DATA TO EXAMINE
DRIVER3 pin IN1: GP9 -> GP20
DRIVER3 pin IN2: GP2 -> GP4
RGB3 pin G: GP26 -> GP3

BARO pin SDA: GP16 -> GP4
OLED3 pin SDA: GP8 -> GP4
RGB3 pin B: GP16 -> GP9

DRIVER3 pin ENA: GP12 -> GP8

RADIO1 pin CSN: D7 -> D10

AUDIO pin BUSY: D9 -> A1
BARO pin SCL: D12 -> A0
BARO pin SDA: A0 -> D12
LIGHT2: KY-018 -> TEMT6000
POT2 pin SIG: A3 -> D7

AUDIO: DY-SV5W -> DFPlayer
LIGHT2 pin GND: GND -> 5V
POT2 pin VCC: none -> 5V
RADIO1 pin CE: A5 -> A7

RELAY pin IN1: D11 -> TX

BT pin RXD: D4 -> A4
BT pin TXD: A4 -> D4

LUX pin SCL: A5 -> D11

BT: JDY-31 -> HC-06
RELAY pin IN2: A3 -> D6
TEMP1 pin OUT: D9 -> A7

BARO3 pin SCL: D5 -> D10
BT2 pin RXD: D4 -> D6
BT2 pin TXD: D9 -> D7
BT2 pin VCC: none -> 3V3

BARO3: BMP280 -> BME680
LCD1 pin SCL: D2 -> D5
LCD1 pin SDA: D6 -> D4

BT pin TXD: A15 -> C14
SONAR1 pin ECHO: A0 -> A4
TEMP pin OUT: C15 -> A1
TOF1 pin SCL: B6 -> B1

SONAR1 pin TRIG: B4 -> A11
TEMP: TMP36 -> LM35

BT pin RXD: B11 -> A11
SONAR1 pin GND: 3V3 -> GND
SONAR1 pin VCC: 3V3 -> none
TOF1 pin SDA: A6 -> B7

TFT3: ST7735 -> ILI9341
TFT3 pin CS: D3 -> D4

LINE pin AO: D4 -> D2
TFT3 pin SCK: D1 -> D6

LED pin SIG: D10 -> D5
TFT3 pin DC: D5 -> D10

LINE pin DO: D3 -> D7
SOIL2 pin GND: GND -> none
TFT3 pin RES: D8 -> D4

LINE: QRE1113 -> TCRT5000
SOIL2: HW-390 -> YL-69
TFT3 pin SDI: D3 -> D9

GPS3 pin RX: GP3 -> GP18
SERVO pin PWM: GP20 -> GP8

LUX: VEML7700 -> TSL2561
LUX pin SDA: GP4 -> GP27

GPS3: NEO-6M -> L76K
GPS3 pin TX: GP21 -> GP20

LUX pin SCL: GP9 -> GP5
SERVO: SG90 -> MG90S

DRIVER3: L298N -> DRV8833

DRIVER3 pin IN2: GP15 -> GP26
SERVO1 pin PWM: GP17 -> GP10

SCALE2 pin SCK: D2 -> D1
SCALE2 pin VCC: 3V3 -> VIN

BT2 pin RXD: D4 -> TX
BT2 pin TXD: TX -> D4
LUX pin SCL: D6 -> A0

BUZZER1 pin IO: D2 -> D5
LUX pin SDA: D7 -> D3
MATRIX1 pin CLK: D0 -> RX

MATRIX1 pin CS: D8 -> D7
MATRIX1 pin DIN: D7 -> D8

BRIEF
Repeat all of the material above exactly, with no line dropped.

PROBLEM SOLUTION
DRIVER3 pin IN1: GP9 -> GP20
DRIVER3 pin IN2: GP2 -> GP4
RGB3 pin G: GP26 -> GP3

BARO pin SDA: GP16 -> GP4
OLED3 pin SDA: GP8 -> GP4
RGB3 pin B: GP16 -> GP9

DRIVER3 pin ENA: GP12 -> GP8

RADIO1 pin CSN: D7 -> D10

AUDIO pin BUSY: D9 -> A1
BARO pin SCL: D12 -> A0
BARO pin SDA: A0 -> D12
LIGHT2: KY-018 -> TEMT6000
POT2 pin SIG: A3 -> D7

AUDIO: DY-SV5W -> DFPlayer
LIGHT2 pin GND: GND -> 5V
POT2 pin VCC: none -> 5V
RADIO1 pin CE: A5 -> A7

RELAY pin IN1: D11 -> TX

BT pin RXD: D4 -> A4
BT pin TXD: A4 -> D4

LUX pin SCL: A5 -> D11

BT: JDY-31 -> HC-06
RELAY pin IN2: A3 -> D6
TEMP1 pin OUT: D9 -> A7

BARO3 pin SCL: D5 -> D10
BT2 pin RXD: D4 -> D6
BT2 pin TXD: D9 -> D7
BT2 pin VCC: none -> 3V3

BARO3: BMP280 -> BME680
LCD1 pin SCL: D2 -> D5
LCD1 pin SDA: D6 -> D4

BT pin TXD: A15 -> C14
SONAR1 pin ECHO: A0 -> A4
TEMP pin OUT: C15 -> A1
TOF1 pin SCL: B6 -> B1

SONAR1 pin TRIG: B4 -> A11
TEMP: TMP36 -> LM35

BT pin RXD: B11 -> A11
SONAR1 pin GND: 3V3 -> GND
SONAR1 pin VCC: 3V3 -> none
TOF1 pin SDA: A6 -> B7

TFT3: ST7735 -> ILI9341
TFT3 pin CS: D3 -> D4

LINE pin AO: D4 -> D2
TFT3 pin SCK: D1 -> D6

LED pin SIG: D10 -> D5
TFT3 pin DC: D5 -> D10

LINE pin DO: D3 -> D7
SOIL2 pin GND: GND -> none
TFT3 pin RES: D8 -> D4

LINE: QRE1113 -> TCRT5000
SOIL2: HW-390 -> YL-69
TFT3 pin SDI: D3 -> D9

GPS3 pin RX: GP3 -> GP18
SERVO pin PWM: GP20 -> GP8

LUX: VEML7700 -> TSL2561
LUX pin SDA: GP4 -> GP27

GPS3: NEO-6M -> L76K
GPS3 pin TX: GP21 -> GP20

LUX pin SCL: GP9 -> GP5
SERVO: SG90 -> MG90S

DRIVER3: L298N -> DRV8833

DRIVER3 pin IN2: GP15 -> GP26
SERVO1 pin PWM: GP17 -> GP10

SCALE2 pin SCK: D2 -> D1
SCALE2 pin VCC: 3V3 -> VIN

BT2 pin RXD: D4 -> TX
BT2 pin TXD: TX -> D4
LUX pin SCL: D6 -> A0

BUZZER1 pin IO: D2 -> D5
LUX pin SDA: D7 -> D3
MATRIX1 pin CLK: D0 -> RX

MATRIX1 pin CS: D8 -> D7
MATRIX1 pin DIN: D7 -> D8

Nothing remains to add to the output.